Extracted data entries

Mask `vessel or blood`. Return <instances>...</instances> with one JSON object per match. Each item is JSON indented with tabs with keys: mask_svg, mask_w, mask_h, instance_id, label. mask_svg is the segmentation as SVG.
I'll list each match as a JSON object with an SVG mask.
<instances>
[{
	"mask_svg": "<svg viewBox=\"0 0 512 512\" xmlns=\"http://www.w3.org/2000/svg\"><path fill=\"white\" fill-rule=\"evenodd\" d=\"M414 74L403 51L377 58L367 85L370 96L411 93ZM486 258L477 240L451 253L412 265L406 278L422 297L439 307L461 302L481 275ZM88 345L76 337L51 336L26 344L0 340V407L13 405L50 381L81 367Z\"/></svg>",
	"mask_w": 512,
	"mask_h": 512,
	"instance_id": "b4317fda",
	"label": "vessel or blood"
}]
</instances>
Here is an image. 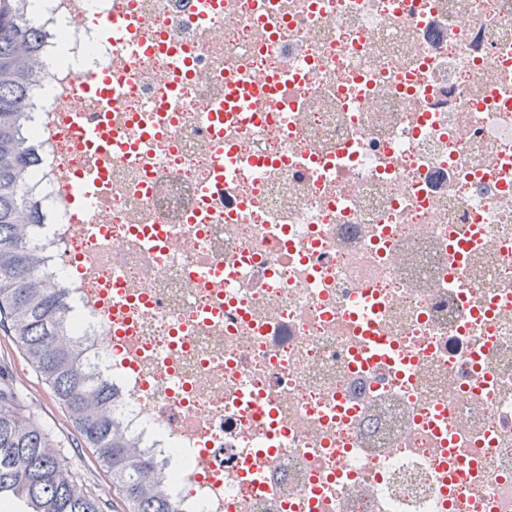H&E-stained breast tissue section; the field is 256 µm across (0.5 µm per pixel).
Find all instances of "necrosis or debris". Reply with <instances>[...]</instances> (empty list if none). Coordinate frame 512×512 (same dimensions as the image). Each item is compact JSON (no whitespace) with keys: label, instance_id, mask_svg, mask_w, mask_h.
Listing matches in <instances>:
<instances>
[{"label":"necrosis or debris","instance_id":"necrosis-or-debris-1","mask_svg":"<svg viewBox=\"0 0 512 512\" xmlns=\"http://www.w3.org/2000/svg\"><path fill=\"white\" fill-rule=\"evenodd\" d=\"M213 3L205 23L195 0L25 5L35 274L92 381L178 512H512V0ZM91 14L134 24L110 39ZM105 69L117 100L72 91ZM275 75L255 122L210 121L225 78ZM76 112L130 151L79 146ZM221 145L247 167L216 178ZM85 169L91 215L69 195Z\"/></svg>","mask_w":512,"mask_h":512}]
</instances>
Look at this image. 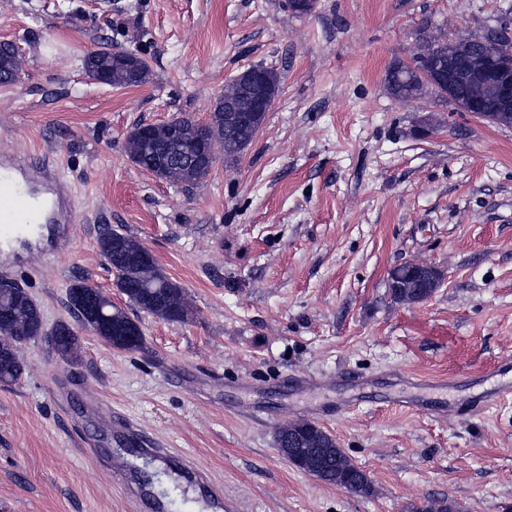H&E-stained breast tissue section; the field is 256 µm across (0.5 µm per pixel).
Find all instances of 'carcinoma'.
<instances>
[{"label": "carcinoma", "mask_w": 512, "mask_h": 512, "mask_svg": "<svg viewBox=\"0 0 512 512\" xmlns=\"http://www.w3.org/2000/svg\"><path fill=\"white\" fill-rule=\"evenodd\" d=\"M423 46L428 54L435 56L448 52V38L430 35L423 38ZM16 62L7 52L0 51V84L13 82ZM100 66L110 70L112 86L126 88L143 85L151 79L147 63L137 55H129L122 50L93 52L84 57V70ZM385 84L390 96L398 101H409L420 97L425 86L414 71L403 61L396 62L385 75ZM255 95L254 83L245 72H240L224 87V92L216 99L210 120L200 125L189 118L179 117L175 124L182 128L183 140L193 143L203 137L209 148L220 143L224 149V161H237L246 147L255 139L259 125L255 123L227 124L221 105L229 102L240 110L250 107ZM162 135L160 127L135 125L125 140V154L139 168L153 174L160 180L176 186H193L207 177L209 165H192L173 160L163 164L154 147L153 135ZM100 253L114 274L115 285L126 286L127 300L135 308L163 321L186 322L193 315V305L186 289L172 282L157 263L142 265L135 259L134 251L141 243L134 237L112 230L101 232L97 239ZM82 296L83 304L97 309L107 316L114 314L127 316L123 309L114 307L109 295L102 289L77 279L68 288L70 307H76L77 296ZM45 335L41 310L36 302L23 290L13 289L0 293V382L13 383L21 379L26 364L21 356V348L28 342ZM52 344L57 355L65 361H75L79 357L80 339L72 332V326L60 322L52 332ZM311 453L318 455L317 470L313 476L320 481L359 494L373 492L370 475L353 463L335 439L324 430H319L317 440L312 444ZM412 512H460V505L446 498L423 499L412 506Z\"/></svg>", "instance_id": "carcinoma-1"}]
</instances>
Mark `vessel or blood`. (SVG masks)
Here are the masks:
<instances>
[{
  "mask_svg": "<svg viewBox=\"0 0 512 512\" xmlns=\"http://www.w3.org/2000/svg\"><path fill=\"white\" fill-rule=\"evenodd\" d=\"M71 213L68 192L57 168L40 159L16 153H0V265L9 266L18 244L37 239L48 223H68ZM103 427L122 434L129 455H164L165 443L142 431L129 420L102 416ZM115 479L123 482L127 495L146 512H168L164 498L145 484H129L126 462L112 466Z\"/></svg>",
  "mask_w": 512,
  "mask_h": 512,
  "instance_id": "obj_1",
  "label": "vessel or blood"
}]
</instances>
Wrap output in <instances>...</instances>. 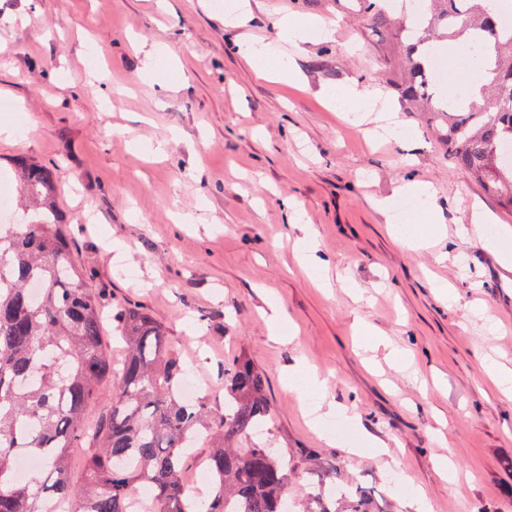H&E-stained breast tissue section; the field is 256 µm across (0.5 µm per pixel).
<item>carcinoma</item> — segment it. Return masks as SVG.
Masks as SVG:
<instances>
[{"instance_id":"carcinoma-1","label":"carcinoma","mask_w":512,"mask_h":512,"mask_svg":"<svg viewBox=\"0 0 512 512\" xmlns=\"http://www.w3.org/2000/svg\"><path fill=\"white\" fill-rule=\"evenodd\" d=\"M406 29L398 57L387 61L403 78L401 98L432 112L451 110L440 134L453 164L475 176L512 210V167L495 150L512 143V32L480 0H428ZM372 28L391 24L385 0H360ZM442 29L467 37L486 66L482 102L435 99L428 62L430 40ZM26 205L0 224V512H52L57 502L76 512H291L288 486L308 476L299 512H382L373 494L344 488L336 464L312 448H269L252 436L274 417L264 374L245 356L224 369V408L208 397L187 400L185 364L166 327L142 308L119 311L125 345L119 366L103 342L104 299L85 286L57 204L52 169L14 162ZM110 410L89 416L105 388ZM88 444L84 477H71L70 448ZM206 449L209 493L194 496L181 481L184 460ZM43 468L16 478L18 452Z\"/></svg>"}]
</instances>
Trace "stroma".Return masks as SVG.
Returning a JSON list of instances; mask_svg holds the SVG:
<instances>
[{"label": "stroma", "mask_w": 512, "mask_h": 512, "mask_svg": "<svg viewBox=\"0 0 512 512\" xmlns=\"http://www.w3.org/2000/svg\"><path fill=\"white\" fill-rule=\"evenodd\" d=\"M214 2L0 0V126L18 129L0 138V178L18 156L56 170L86 285L164 323L214 406L248 357L275 410L263 439L316 449L382 512L417 493L427 512H512V394L483 369H512V270L468 232L481 205L511 252L512 211L454 166L436 113L402 103L383 67L397 35L369 28L358 0H248L231 30ZM284 18L335 34L282 43ZM248 39L300 84L257 79L236 51ZM154 47L157 75L133 80ZM348 87L379 91L353 125L322 97ZM410 179L433 185L437 213L396 195ZM399 228L429 247L403 249ZM308 236L328 287L300 257ZM299 364L323 388L289 387ZM322 402L358 417L313 429L306 407ZM444 453L451 483L433 465Z\"/></svg>", "instance_id": "stroma-1"}]
</instances>
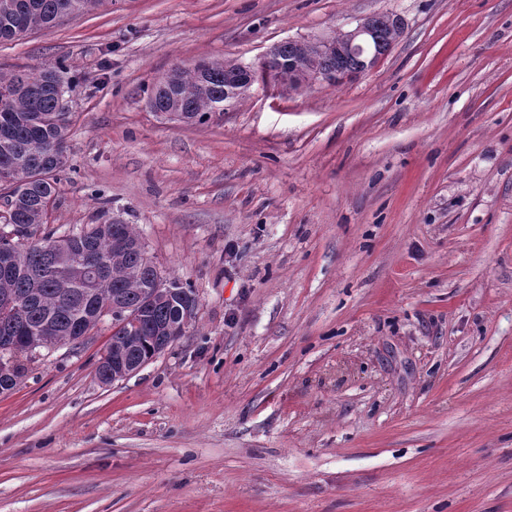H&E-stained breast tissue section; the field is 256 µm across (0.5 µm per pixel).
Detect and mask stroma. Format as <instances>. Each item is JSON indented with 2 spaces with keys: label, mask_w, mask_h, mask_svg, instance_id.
Returning a JSON list of instances; mask_svg holds the SVG:
<instances>
[{
  "label": "stroma",
  "mask_w": 512,
  "mask_h": 512,
  "mask_svg": "<svg viewBox=\"0 0 512 512\" xmlns=\"http://www.w3.org/2000/svg\"><path fill=\"white\" fill-rule=\"evenodd\" d=\"M382 13L402 37L340 83L148 105L174 66ZM60 59L50 228L135 225L199 307L110 385L107 321L24 358L0 512H512V0H105L0 44Z\"/></svg>",
  "instance_id": "1"
}]
</instances>
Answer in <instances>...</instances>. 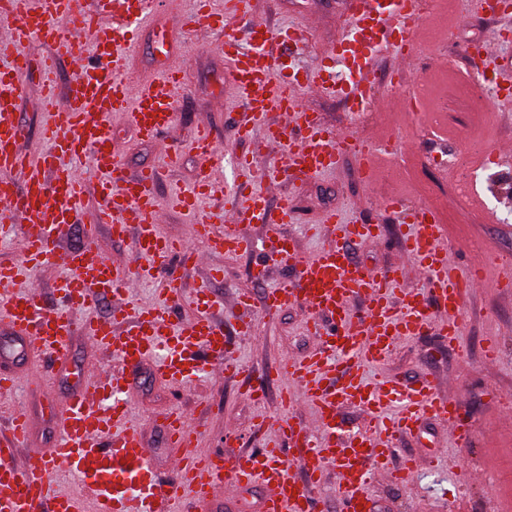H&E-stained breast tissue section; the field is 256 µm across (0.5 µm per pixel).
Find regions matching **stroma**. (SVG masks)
Returning <instances> with one entry per match:
<instances>
[{
	"label": "stroma",
	"instance_id": "35a3bbf8",
	"mask_svg": "<svg viewBox=\"0 0 512 512\" xmlns=\"http://www.w3.org/2000/svg\"><path fill=\"white\" fill-rule=\"evenodd\" d=\"M196 0H176L175 8L158 14L155 24L140 34V47L130 61L132 74L141 81L149 80L163 65L177 62L183 69L182 90L177 96L176 121L165 140L177 148L175 163L163 162L155 144L137 134L125 115H112L110 130L120 148L122 167L127 177L141 169L158 167L157 195L163 207L162 231L171 239L182 241L192 235L191 219L180 208L171 206V196L191 187L197 179L200 161L191 148L199 122L209 123L215 141L217 160L213 163L215 191L200 202L215 227L224 225V178L230 173L228 162L233 155L253 149L252 141L239 138L237 121L243 107L234 90L224 83V55L218 49V36L181 31L176 44H169L166 31L180 17L194 12ZM338 0H253L256 19L266 22L280 36L289 27L311 22L305 44L294 47L291 56L282 58L285 75L298 68L323 64L322 50L335 42L342 21L338 16ZM490 25L478 14L470 0H432L423 10L418 23L411 63L403 76L404 86L391 89L383 85V110L375 111L362 123H354L345 103L332 95L305 94L303 103L317 110L327 125L359 131L366 141H378L396 133L402 139L399 158L447 160L465 152L459 138L442 139L430 134L416 136V123L405 122L402 106L406 89L422 76H430L439 84L437 111L447 113L451 124L470 127L472 135L485 140L488 151H497L499 143L512 141V97L484 99L463 98L455 82L467 78L469 71L461 57L463 46L479 41ZM439 59L443 68L431 67ZM41 96L39 62L31 60L27 83L16 102L18 118L27 126L29 136L23 147L39 151L44 141L41 127L44 117L38 108ZM459 178H471V190L480 195L492 209V217L460 208L456 198H448L449 211L457 213L468 240L499 251H512V235L504 234V225H512V159L484 164L478 152L468 153ZM361 162L346 157L331 172L302 181L280 176L275 183L257 178L271 207L289 203L294 217L281 225L280 231L290 239L297 257L288 265L264 257V231L258 225L245 224L241 230L252 241V248L238 254L206 253L201 264H186L173 258L167 271L153 276L138 275L130 294L142 306L168 304L170 281H177L180 295L172 313L180 319L196 315L194 298L198 289H208L215 305V316L231 320L236 310L234 297L241 292L252 295L256 320L253 335L235 337V355L245 371L236 376L215 378L205 373L183 385H175L161 376L153 363H146L130 374L127 393L129 415L126 428L139 432L150 450L151 463L159 474H167L171 454L160 424L173 410L192 412L198 420V446L207 453L224 457L261 449L268 438L267 430L280 418V396L288 386L287 378L270 380L265 385L264 405H255L246 394L250 375L271 372L283 357H306L317 345L314 336L304 329L305 311L291 302L275 313L265 314L263 298L266 290L284 279H297L299 260L316 253L326 242V233L311 234L309 225L320 223L325 211L333 210L345 217H379L383 215L382 198L394 189L404 187L402 177L391 174L379 178L376 185L361 179ZM87 192L78 221L68 228L59 243L60 251L86 247L109 262L131 265L138 270L144 262L134 254L132 239L113 238L107 226H100L93 238H84L81 227L90 223L100 204L95 189L98 176L85 167ZM360 263L384 269L396 264L402 244L396 217H389L386 234L377 239L363 238L351 246ZM264 263L267 278L254 280L256 263ZM462 345L449 350L448 343L437 333L417 336L395 345L390 355L373 367L376 376L413 380L431 374L439 392L457 402L470 423L473 438L469 446H456L442 423L423 418L417 436L402 439L392 449L393 461L415 459V474L404 488L385 481L373 480L368 488L374 512H512V426L497 425V395L512 394V289L492 285L476 290L466 300L462 314ZM498 338L501 354L494 364L485 360L486 346ZM96 364L105 371L106 354L83 329H76L59 360L44 358L34 361L43 381L55 392L54 399L40 392L20 389L0 401V426H7L18 413H26L33 426L32 445L50 448L55 442L53 407L62 406L66 393L80 384V370L85 364ZM475 471L480 482L460 486L458 471Z\"/></svg>",
	"mask_w": 512,
	"mask_h": 512
}]
</instances>
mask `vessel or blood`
<instances>
[{
    "mask_svg": "<svg viewBox=\"0 0 512 512\" xmlns=\"http://www.w3.org/2000/svg\"><path fill=\"white\" fill-rule=\"evenodd\" d=\"M199 2L198 15L183 24L223 31L224 77L247 110L238 134L257 138L258 143L253 154L232 159L233 175L225 196L234 206L223 231L217 232L198 210L199 200L214 189L209 162L215 155L206 124L198 125L192 147L203 165L196 184L175 197L192 219L193 238L179 242L167 237L159 225L157 169L125 177L108 127L111 115L120 112L142 137L155 141L174 123L180 66H167L150 83L127 73L129 59L139 47V32L155 15L151 0H94L90 11L81 0H13L15 24L0 38V223L21 220L23 264L0 266V324L21 334L18 351L23 356L50 357L61 353L74 334L78 314L101 299L113 298L111 317L90 321L86 329L97 345L111 350L121 369L86 379L67 394L58 413L54 447H32L27 415L16 416L7 429H0V512H169L170 503L184 489L209 512H224L244 490L257 486L265 490L261 512H315L311 489L331 471L339 481L343 512H372L366 488L374 477L400 485L409 482L413 462L394 466L390 447L413 435L422 418L443 422L458 444L471 439L457 403L440 396L430 377L409 381L365 374L396 343L425 335L434 327L447 338L449 348L461 343L465 299L483 287L493 261L485 257L458 266L449 259L443 241L450 238L451 229L442 207H410L397 195L383 202L387 211L407 224L402 235L405 253L428 275L425 291H410L398 305L392 289L402 276V266L372 270L347 248L358 239L384 236L383 225L373 218L325 215L331 244L301 263L297 281L280 282L265 295L269 313L289 299L301 300L307 329L319 340L307 358H285L277 367L278 374L302 392L298 399L285 394L284 409L299 402L308 405L317 416L318 434L284 418L264 448L227 461L219 454L198 453L196 427L186 414L175 411L162 424L175 451L168 482L154 470L141 435L119 427L126 415L123 372L149 360L158 362L176 383L188 382L208 367L227 375L241 373L229 337L252 333L255 314L249 295L236 297L233 331H226L223 321L211 315L213 301L203 288L195 296L196 316L176 321L166 308L127 303L131 267L103 259L89 261L79 248L70 251L71 273L57 285L58 307L46 306L34 285H18L22 270L52 264L62 233L74 222L85 191L78 160L88 159L99 175L101 203L92 223L84 227L86 237H93L102 224L115 238L134 236L137 256L162 270L176 255L198 263L201 256L194 247L198 239L211 251L232 254L247 249L248 241L238 230L242 224L265 225L270 232L269 253L285 263L294 260L279 231L280 225L292 220L290 207L284 203L271 209L266 194L253 186L258 159L270 146L282 147L281 169L294 180L336 170L346 153L353 151L363 161L366 181L373 184L393 159V151L329 127L319 113L303 108L301 100L312 89L344 97L353 112L378 108L375 93L382 74L376 53L386 47L400 62H407L419 0H342L344 33L326 51L329 65L305 72L300 80L281 77L277 59L267 50L276 36L254 20L251 0H223L218 8L211 7L210 0ZM74 31L89 37L95 61L81 66L62 104L55 100L52 65L43 63L45 94L40 107L46 114L47 148L27 154L22 148L27 129L14 112L29 70L26 48L37 42L56 54H72ZM506 35V29H496L489 40L466 46L465 53L494 74L498 94L511 96L512 59L498 57L491 49L492 41ZM270 112L288 113L289 119L283 124L267 122ZM128 213L134 214L136 226L126 224ZM355 298L362 303L361 311L351 306ZM324 316L331 317L332 328L322 327ZM344 401L366 411L359 431L346 433L338 412ZM286 443L300 455L303 479L289 473L282 453ZM53 461L66 464L78 478L77 490H54L49 467Z\"/></svg>",
    "mask_w": 512,
    "mask_h": 512,
    "instance_id": "vessel-or-blood-1",
    "label": "vessel or blood"
}]
</instances>
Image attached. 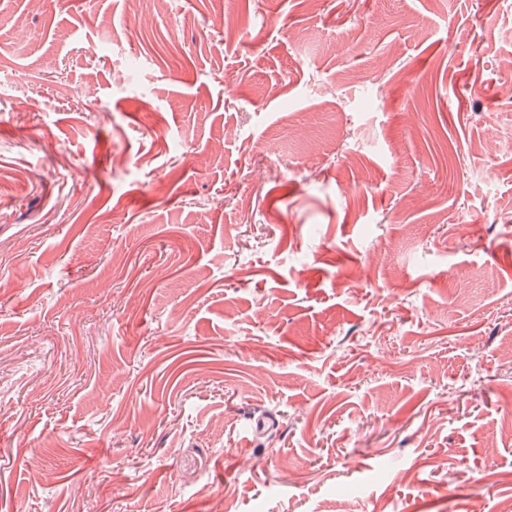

Task brief: Extract, from the listing above, every line where the string "object" occurs.

Final result:
Mask `vessel or blood`. Return <instances>...</instances> with one JSON object per match. Each item is JSON indented with tabs with keys: mask_svg, mask_w, mask_h, instance_id, label. mask_svg is the segmentation as SVG.
I'll list each match as a JSON object with an SVG mask.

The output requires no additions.